### Provided material
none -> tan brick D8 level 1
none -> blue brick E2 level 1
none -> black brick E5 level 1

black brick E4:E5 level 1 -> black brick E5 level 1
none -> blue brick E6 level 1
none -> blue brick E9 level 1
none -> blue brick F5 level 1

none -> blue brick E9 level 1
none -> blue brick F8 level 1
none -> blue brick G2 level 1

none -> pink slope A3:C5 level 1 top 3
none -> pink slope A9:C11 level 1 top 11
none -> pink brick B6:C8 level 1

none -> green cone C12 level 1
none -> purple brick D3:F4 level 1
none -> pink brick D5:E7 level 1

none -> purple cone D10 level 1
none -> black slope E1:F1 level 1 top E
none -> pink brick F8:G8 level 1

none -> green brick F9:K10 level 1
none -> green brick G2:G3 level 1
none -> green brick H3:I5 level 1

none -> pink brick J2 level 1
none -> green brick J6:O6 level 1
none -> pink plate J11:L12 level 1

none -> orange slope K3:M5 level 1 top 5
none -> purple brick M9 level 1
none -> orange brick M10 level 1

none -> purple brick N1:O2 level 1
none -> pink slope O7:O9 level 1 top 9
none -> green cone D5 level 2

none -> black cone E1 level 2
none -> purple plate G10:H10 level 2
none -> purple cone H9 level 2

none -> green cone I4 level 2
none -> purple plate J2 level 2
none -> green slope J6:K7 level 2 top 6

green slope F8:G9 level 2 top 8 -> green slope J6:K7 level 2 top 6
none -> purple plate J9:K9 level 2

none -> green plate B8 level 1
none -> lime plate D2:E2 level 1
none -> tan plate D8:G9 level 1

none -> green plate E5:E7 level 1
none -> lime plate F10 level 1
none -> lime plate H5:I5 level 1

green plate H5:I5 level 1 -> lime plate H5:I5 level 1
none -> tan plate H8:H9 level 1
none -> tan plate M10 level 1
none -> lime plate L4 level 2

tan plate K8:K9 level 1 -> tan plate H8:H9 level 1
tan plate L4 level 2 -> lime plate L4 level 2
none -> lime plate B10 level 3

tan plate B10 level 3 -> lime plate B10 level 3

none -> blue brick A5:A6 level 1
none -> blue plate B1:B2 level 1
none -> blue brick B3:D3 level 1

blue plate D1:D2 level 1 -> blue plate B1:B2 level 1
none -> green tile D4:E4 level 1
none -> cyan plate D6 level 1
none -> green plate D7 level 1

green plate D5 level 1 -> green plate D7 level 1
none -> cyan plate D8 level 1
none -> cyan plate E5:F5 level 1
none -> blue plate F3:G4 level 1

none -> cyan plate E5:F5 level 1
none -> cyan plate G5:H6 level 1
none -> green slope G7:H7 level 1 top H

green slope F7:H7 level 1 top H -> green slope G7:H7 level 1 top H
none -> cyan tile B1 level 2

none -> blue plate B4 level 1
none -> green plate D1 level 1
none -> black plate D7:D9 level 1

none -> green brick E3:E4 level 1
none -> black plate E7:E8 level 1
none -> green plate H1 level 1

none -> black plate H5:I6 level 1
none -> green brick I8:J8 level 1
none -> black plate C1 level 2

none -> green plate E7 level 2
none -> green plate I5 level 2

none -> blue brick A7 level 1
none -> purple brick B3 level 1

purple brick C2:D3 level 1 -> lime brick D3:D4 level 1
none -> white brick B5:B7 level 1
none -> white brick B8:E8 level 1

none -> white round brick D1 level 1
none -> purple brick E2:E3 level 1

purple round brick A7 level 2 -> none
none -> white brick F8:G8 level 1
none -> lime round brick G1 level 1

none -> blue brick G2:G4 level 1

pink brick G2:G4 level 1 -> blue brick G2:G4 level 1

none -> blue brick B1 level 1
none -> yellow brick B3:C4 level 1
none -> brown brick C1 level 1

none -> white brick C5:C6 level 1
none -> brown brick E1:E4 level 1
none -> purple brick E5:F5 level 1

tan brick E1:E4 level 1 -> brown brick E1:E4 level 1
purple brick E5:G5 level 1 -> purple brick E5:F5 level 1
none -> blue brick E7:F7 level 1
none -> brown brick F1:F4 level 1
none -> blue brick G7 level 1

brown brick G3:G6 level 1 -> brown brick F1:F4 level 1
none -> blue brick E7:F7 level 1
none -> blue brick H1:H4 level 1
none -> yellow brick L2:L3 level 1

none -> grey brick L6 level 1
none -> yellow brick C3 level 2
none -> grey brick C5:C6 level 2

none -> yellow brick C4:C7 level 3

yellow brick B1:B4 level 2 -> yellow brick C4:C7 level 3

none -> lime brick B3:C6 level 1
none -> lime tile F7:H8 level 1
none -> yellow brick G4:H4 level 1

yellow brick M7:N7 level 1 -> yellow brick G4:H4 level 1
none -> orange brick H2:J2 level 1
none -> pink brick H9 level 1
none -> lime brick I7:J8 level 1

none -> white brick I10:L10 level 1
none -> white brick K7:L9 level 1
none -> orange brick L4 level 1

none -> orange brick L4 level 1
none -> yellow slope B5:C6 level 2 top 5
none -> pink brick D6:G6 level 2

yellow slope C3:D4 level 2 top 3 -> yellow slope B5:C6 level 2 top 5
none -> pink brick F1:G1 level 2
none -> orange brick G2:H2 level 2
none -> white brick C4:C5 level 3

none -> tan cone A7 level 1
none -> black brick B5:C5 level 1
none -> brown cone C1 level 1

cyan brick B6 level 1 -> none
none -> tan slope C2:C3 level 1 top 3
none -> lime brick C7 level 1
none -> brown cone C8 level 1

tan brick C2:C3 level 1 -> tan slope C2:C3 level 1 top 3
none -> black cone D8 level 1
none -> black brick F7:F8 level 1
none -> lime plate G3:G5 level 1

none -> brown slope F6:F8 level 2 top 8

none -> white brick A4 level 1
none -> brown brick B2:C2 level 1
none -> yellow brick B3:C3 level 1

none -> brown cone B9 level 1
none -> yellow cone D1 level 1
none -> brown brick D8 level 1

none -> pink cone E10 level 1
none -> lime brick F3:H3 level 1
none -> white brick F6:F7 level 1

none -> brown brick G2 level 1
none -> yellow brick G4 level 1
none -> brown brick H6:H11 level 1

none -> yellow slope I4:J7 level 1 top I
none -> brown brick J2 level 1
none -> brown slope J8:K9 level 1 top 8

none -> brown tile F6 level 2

### Instructions for the task
The lines you return should be those above that contain the word "orange", every one of them.

### Result for this task
none -> orange slope K3:M5 level 1 top 5
none -> orange brick M10 level 1
none -> orange brick H2:J2 level 1
none -> orange brick L4 level 1
none -> orange brick L4 level 1
none -> orange brick G2:H2 level 2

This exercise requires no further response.